> [Records for the exercise]:
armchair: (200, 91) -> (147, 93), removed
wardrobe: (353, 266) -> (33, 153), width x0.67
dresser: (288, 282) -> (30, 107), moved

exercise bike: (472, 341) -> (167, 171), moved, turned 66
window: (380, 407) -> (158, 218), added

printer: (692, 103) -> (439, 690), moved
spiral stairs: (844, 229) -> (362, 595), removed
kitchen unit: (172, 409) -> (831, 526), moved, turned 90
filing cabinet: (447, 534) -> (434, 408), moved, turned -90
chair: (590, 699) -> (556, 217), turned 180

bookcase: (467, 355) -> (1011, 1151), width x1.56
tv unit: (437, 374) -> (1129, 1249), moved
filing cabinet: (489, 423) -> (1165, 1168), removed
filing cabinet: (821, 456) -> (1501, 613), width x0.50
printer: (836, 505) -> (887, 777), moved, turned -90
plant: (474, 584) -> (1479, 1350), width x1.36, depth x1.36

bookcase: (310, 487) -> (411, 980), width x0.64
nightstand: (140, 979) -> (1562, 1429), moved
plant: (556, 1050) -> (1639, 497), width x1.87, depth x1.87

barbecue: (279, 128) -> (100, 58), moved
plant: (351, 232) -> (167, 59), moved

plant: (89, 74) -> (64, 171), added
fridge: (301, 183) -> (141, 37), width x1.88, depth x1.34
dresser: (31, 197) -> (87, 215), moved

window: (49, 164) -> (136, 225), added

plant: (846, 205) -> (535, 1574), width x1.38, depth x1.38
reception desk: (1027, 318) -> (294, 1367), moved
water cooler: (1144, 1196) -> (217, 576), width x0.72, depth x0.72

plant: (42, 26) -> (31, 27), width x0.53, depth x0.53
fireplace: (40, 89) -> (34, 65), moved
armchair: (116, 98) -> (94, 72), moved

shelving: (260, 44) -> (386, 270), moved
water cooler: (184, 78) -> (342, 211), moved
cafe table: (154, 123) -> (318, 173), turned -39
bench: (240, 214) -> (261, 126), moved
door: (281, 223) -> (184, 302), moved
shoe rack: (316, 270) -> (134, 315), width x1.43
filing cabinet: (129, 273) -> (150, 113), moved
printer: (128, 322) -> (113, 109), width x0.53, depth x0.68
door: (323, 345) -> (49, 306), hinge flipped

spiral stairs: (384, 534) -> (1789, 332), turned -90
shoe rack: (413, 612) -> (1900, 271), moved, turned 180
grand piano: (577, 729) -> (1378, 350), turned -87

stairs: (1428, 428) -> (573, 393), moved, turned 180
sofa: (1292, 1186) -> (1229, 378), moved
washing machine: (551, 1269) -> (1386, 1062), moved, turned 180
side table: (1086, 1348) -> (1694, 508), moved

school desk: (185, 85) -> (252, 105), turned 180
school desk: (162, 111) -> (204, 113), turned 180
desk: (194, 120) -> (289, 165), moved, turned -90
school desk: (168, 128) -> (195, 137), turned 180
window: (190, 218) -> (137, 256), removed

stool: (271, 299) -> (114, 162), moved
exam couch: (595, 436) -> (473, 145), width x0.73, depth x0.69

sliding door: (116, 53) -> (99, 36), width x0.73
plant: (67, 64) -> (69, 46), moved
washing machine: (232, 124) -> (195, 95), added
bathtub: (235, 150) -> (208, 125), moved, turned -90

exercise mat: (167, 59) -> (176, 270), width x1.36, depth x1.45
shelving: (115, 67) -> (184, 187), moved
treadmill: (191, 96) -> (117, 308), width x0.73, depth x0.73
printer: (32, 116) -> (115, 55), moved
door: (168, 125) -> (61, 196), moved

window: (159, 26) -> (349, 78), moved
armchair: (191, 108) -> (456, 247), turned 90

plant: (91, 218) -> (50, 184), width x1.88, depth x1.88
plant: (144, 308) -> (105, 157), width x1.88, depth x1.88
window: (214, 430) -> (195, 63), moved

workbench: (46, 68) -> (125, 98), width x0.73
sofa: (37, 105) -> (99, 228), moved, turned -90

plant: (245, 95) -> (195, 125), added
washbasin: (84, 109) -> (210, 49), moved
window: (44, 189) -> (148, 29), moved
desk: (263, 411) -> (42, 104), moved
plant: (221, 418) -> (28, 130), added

> [Brief]: The expected response is the full set of records, reproduced exactly.

> [Problem solution]:
armchair: (200, 91) -> (147, 93), removed
wardrobe: (353, 266) -> (33, 153), width x0.67
dresser: (288, 282) -> (30, 107), moved

exercise bike: (472, 341) -> (167, 171), moved, turned 66
window: (380, 407) -> (158, 218), added

printer: (692, 103) -> (439, 690), moved
spiral stairs: (844, 229) -> (362, 595), removed
kitchen unit: (172, 409) -> (831, 526), moved, turned 90
filing cabinet: (447, 534) -> (434, 408), moved, turned -90
chair: (590, 699) -> (556, 217), turned 180

bookcase: (467, 355) -> (1011, 1151), width x1.56
tv unit: (437, 374) -> (1129, 1249), moved
filing cabinet: (489, 423) -> (1165, 1168), removed
filing cabinet: (821, 456) -> (1501, 613), width x0.50
printer: (836, 505) -> (887, 777), moved, turned -90
plant: (474, 584) -> (1479, 1350), width x1.36, depth x1.36

bookcase: (310, 487) -> (411, 980), width x0.64
nightstand: (140, 979) -> (1562, 1429), moved
plant: (556, 1050) -> (1639, 497), width x1.87, depth x1.87

barbecue: (279, 128) -> (100, 58), moved
plant: (351, 232) -> (167, 59), moved

plant: (89, 74) -> (64, 171), added
fridge: (301, 183) -> (141, 37), width x1.88, depth x1.34
dresser: (31, 197) -> (87, 215), moved

window: (49, 164) -> (136, 225), added

plant: (846, 205) -> (535, 1574), width x1.38, depth x1.38
reception desk: (1027, 318) -> (294, 1367), moved
water cooler: (1144, 1196) -> (217, 576), width x0.72, depth x0.72

plant: (42, 26) -> (31, 27), width x0.53, depth x0.53
fireplace: (40, 89) -> (34, 65), moved
armchair: (116, 98) -> (94, 72), moved

shelving: (260, 44) -> (386, 270), moved
water cooler: (184, 78) -> (342, 211), moved
cafe table: (154, 123) -> (318, 173), turned -39
bench: (240, 214) -> (261, 126), moved
door: (281, 223) -> (184, 302), moved
shoe rack: (316, 270) -> (134, 315), width x1.43
filing cabinet: (129, 273) -> (150, 113), moved
printer: (128, 322) -> (113, 109), width x0.53, depth x0.68
door: (323, 345) -> (49, 306), hinge flipped

spiral stairs: (384, 534) -> (1789, 332), turned -90
shoe rack: (413, 612) -> (1900, 271), moved, turned 180
grand piano: (577, 729) -> (1378, 350), turned -87

stairs: (1428, 428) -> (573, 393), moved, turned 180
sofa: (1292, 1186) -> (1229, 378), moved
washing machine: (551, 1269) -> (1386, 1062), moved, turned 180
side table: (1086, 1348) -> (1694, 508), moved

school desk: (185, 85) -> (252, 105), turned 180
school desk: (162, 111) -> (204, 113), turned 180
desk: (194, 120) -> (289, 165), moved, turned -90
school desk: (168, 128) -> (195, 137), turned 180
window: (190, 218) -> (137, 256), removed

stool: (271, 299) -> (114, 162), moved
exam couch: (595, 436) -> (473, 145), width x0.73, depth x0.69

sliding door: (116, 53) -> (99, 36), width x0.73
plant: (67, 64) -> (69, 46), moved
washing machine: (232, 124) -> (195, 95), added
bathtub: (235, 150) -> (208, 125), moved, turned -90

exercise mat: (167, 59) -> (176, 270), width x1.36, depth x1.45
shelving: (115, 67) -> (184, 187), moved
treadmill: (191, 96) -> (117, 308), width x0.73, depth x0.73
printer: (32, 116) -> (115, 55), moved
door: (168, 125) -> (61, 196), moved

window: (159, 26) -> (349, 78), moved
armchair: (191, 108) -> (456, 247), turned 90

plant: (91, 218) -> (50, 184), width x1.88, depth x1.88
plant: (144, 308) -> (105, 157), width x1.88, depth x1.88
window: (214, 430) -> (195, 63), moved

workbench: (46, 68) -> (125, 98), width x0.73
sofa: (37, 105) -> (99, 228), moved, turned -90

plant: (245, 95) -> (195, 125), added
washbasin: (84, 109) -> (210, 49), moved
window: (44, 189) -> (148, 29), moved
desk: (263, 411) -> (42, 104), moved
plant: (221, 418) -> (28, 130), added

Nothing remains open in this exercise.